TO DO:
The lines below, beginning at the one that contains "none -> blue tile E4:G5 level 1" and ending at the last, are to be retyped exactly.

PROVIDED MATERIAL:
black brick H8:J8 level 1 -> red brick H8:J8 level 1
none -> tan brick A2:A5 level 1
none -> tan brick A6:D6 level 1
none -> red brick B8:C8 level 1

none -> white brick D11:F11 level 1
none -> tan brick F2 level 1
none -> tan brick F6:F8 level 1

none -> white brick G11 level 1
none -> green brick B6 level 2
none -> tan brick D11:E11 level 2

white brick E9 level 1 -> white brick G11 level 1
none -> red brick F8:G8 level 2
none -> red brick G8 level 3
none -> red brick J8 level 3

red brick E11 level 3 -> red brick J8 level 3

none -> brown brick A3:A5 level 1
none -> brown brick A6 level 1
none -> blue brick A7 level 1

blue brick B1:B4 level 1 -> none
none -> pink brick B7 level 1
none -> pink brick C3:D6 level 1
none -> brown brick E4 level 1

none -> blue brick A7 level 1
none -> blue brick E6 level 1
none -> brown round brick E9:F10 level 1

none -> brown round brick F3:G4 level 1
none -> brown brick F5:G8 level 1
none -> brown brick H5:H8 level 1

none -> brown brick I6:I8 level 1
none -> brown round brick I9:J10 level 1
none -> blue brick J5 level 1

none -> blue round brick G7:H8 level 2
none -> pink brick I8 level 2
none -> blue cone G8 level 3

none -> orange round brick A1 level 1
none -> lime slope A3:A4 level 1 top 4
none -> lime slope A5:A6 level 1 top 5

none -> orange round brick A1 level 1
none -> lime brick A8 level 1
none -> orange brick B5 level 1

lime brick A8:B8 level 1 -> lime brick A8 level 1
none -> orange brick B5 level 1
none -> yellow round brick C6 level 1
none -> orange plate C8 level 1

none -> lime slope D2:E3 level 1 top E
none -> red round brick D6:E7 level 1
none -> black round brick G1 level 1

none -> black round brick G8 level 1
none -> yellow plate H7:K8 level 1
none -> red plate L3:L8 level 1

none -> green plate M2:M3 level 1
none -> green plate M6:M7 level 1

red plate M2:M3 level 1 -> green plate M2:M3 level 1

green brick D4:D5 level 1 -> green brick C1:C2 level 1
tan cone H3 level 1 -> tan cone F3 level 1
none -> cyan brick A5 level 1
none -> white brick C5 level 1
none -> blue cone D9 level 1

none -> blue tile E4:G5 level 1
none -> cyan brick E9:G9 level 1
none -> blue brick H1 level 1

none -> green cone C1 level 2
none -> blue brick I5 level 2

COMPLETED EXERCISE:
none -> blue tile E4:G5 level 1
none -> cyan brick E9:G9 level 1
none -> blue brick H1 level 1

none -> green cone C1 level 2
none -> blue brick I5 level 2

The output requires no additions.